_HOW TO COMPLETE THIS TASK_. From the entries below, return only the lines starting at the one that contains "white jar: 4 -> 2" and ending at the one that contains "white glasses: 2 -> 3", exactly as they stand.

Two-scene object counts:
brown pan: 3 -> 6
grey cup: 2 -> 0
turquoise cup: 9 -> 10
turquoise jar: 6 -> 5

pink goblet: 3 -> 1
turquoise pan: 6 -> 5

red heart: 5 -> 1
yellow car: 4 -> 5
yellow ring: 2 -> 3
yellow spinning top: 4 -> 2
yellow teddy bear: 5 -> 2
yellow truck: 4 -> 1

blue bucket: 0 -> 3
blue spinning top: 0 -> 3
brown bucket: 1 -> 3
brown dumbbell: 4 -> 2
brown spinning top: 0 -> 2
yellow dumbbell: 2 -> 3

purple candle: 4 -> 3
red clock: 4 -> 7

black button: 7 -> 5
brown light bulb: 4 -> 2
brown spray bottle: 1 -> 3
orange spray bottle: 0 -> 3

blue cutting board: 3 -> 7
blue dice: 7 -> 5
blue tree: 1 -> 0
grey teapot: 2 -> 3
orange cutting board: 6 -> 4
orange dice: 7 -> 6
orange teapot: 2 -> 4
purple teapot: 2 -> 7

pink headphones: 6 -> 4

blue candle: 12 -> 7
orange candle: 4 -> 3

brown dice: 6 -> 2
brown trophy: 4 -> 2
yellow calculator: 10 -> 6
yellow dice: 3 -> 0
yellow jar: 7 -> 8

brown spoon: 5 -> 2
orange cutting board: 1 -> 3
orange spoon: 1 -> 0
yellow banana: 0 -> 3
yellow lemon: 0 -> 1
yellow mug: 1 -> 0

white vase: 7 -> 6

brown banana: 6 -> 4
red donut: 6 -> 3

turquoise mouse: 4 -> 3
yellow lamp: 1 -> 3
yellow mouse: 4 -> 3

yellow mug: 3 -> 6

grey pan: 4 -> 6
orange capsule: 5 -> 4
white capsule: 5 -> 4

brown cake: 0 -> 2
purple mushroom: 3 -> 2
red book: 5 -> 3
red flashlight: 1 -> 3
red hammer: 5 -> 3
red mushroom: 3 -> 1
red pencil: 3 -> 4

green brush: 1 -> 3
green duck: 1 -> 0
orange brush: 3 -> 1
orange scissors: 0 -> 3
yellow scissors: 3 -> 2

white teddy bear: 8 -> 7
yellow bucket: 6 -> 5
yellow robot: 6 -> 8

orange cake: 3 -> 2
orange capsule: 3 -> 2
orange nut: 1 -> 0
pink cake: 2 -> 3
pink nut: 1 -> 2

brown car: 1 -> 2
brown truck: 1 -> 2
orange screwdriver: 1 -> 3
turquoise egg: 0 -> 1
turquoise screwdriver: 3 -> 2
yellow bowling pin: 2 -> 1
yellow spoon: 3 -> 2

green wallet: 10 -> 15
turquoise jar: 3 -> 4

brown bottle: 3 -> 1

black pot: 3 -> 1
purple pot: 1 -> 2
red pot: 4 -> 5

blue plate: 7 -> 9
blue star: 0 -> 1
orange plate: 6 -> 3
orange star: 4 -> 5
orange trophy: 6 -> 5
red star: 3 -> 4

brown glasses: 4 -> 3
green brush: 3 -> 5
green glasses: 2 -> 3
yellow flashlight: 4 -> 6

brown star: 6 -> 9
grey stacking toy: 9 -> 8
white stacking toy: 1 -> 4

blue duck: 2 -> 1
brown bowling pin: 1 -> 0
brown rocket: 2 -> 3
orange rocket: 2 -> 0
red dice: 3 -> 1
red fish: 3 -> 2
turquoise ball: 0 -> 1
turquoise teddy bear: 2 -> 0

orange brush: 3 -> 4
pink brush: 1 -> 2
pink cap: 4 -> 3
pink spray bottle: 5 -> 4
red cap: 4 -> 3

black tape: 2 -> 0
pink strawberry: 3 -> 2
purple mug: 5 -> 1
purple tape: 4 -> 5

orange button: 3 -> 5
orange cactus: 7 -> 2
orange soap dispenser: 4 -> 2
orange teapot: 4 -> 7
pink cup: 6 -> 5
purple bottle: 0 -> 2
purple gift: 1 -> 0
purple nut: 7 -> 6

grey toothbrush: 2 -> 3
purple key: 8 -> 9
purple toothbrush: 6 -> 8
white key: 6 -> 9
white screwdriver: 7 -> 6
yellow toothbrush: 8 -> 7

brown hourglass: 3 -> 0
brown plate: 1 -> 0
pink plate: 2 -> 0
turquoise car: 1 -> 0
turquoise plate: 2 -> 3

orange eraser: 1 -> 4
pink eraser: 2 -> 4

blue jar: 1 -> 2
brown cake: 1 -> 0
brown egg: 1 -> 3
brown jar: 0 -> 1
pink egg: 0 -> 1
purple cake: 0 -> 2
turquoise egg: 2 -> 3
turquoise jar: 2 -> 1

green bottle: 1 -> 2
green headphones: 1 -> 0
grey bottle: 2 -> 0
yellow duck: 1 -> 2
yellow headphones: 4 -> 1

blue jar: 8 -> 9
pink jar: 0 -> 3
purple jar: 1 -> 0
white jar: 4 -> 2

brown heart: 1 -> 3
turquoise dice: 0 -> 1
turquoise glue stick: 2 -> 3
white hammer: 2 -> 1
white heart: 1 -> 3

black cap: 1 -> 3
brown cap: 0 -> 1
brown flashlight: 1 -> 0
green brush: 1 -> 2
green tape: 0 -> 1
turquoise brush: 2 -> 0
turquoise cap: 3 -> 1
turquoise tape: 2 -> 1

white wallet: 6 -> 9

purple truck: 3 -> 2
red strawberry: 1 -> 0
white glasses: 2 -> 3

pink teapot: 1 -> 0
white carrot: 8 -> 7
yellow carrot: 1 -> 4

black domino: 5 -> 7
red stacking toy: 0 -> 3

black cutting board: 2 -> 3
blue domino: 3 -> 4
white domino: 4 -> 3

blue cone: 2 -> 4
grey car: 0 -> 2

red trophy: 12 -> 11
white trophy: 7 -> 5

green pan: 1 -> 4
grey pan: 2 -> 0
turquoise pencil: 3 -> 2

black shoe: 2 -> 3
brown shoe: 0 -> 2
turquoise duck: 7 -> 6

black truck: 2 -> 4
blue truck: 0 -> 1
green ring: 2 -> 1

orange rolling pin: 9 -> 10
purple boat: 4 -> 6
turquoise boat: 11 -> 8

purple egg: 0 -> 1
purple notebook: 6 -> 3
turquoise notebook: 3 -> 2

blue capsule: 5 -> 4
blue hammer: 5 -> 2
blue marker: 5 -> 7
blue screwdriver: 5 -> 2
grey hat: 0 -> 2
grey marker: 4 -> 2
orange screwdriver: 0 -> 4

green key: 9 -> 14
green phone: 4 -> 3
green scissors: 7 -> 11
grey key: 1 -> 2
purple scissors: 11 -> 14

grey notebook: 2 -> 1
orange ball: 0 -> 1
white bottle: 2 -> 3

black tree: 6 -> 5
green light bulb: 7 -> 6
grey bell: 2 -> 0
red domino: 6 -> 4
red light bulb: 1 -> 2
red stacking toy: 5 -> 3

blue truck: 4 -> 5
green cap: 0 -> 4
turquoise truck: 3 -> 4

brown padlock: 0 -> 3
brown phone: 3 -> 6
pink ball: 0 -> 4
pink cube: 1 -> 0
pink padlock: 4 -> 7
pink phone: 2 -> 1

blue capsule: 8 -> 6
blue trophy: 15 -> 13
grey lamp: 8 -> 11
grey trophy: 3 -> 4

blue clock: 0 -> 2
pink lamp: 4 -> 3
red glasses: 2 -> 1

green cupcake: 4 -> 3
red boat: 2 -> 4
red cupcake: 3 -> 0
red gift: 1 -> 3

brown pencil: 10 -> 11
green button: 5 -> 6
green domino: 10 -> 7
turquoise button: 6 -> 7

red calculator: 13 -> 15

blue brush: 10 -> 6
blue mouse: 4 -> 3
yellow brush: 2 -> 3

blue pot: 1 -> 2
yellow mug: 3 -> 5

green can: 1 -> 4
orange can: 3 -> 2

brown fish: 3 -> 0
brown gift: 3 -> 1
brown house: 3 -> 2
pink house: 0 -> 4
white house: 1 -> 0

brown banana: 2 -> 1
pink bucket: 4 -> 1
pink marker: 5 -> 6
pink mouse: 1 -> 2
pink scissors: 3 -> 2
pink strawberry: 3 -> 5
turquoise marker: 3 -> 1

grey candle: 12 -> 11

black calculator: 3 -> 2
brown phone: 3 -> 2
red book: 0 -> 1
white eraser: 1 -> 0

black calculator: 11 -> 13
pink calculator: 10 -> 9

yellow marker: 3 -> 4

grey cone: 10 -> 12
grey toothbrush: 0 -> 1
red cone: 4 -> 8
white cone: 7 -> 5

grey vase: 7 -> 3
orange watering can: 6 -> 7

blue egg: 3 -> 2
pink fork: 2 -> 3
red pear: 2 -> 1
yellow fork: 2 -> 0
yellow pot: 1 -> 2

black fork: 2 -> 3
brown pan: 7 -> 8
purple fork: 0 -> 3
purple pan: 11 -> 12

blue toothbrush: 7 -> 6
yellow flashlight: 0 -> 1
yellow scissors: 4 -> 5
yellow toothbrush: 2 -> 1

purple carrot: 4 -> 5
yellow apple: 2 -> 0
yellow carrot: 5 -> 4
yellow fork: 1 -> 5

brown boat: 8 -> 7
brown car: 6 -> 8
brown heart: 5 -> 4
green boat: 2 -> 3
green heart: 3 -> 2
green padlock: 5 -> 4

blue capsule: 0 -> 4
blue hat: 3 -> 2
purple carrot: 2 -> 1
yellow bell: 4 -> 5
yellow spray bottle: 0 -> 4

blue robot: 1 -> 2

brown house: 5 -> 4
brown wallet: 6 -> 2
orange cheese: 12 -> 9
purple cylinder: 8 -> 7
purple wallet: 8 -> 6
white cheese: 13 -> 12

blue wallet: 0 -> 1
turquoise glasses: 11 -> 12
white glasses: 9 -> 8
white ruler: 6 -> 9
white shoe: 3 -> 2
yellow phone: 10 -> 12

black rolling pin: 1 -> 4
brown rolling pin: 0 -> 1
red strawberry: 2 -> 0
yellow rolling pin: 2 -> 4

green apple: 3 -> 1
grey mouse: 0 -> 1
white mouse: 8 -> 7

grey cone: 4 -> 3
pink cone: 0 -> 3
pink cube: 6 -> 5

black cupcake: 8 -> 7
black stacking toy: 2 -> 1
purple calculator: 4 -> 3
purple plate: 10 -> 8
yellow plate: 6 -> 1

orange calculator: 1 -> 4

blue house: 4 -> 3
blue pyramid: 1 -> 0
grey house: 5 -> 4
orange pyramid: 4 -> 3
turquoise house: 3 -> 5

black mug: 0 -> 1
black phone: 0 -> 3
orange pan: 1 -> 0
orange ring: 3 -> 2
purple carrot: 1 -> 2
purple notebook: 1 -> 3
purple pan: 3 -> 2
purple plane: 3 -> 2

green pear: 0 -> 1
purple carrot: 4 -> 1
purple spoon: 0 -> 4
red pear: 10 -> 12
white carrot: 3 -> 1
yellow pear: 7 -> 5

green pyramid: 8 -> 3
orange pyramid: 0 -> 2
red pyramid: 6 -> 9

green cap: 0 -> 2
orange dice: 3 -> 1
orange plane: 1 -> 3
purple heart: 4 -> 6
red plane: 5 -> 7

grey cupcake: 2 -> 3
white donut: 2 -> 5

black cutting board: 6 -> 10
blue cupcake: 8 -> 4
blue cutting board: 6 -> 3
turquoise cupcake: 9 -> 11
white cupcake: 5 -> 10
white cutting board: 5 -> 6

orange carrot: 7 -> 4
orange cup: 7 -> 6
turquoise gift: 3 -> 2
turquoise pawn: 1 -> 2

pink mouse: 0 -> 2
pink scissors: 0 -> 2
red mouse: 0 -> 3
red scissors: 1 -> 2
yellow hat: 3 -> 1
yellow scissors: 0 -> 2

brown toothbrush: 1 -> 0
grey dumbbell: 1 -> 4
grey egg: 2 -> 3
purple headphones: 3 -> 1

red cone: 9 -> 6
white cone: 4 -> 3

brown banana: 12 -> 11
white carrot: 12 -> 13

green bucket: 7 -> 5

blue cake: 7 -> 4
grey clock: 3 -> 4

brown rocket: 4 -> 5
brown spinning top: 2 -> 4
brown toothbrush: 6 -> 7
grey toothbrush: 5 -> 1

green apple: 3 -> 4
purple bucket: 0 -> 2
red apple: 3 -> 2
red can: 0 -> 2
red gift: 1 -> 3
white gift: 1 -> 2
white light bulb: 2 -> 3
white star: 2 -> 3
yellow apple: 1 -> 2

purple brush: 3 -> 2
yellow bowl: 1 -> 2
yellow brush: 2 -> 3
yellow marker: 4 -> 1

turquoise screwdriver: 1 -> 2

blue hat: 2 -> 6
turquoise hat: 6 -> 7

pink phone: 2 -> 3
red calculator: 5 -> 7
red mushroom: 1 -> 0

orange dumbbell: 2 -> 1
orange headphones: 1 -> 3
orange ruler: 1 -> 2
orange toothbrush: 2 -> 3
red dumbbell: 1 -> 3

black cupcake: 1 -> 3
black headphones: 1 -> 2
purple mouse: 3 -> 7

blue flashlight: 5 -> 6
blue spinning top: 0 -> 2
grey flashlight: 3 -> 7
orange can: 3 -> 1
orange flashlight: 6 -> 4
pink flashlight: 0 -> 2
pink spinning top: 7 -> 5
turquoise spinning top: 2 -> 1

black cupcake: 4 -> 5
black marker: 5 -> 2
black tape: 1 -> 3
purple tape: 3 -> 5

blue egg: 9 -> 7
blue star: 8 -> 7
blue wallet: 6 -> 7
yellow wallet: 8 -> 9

_WRITTEN SOLUTION_.
white jar: 4 -> 2

brown heart: 1 -> 3
turquoise dice: 0 -> 1
turquoise glue stick: 2 -> 3
white hammer: 2 -> 1
white heart: 1 -> 3

black cap: 1 -> 3
brown cap: 0 -> 1
brown flashlight: 1 -> 0
green brush: 1 -> 2
green tape: 0 -> 1
turquoise brush: 2 -> 0
turquoise cap: 3 -> 1
turquoise tape: 2 -> 1

white wallet: 6 -> 9

purple truck: 3 -> 2
red strawberry: 1 -> 0
white glasses: 2 -> 3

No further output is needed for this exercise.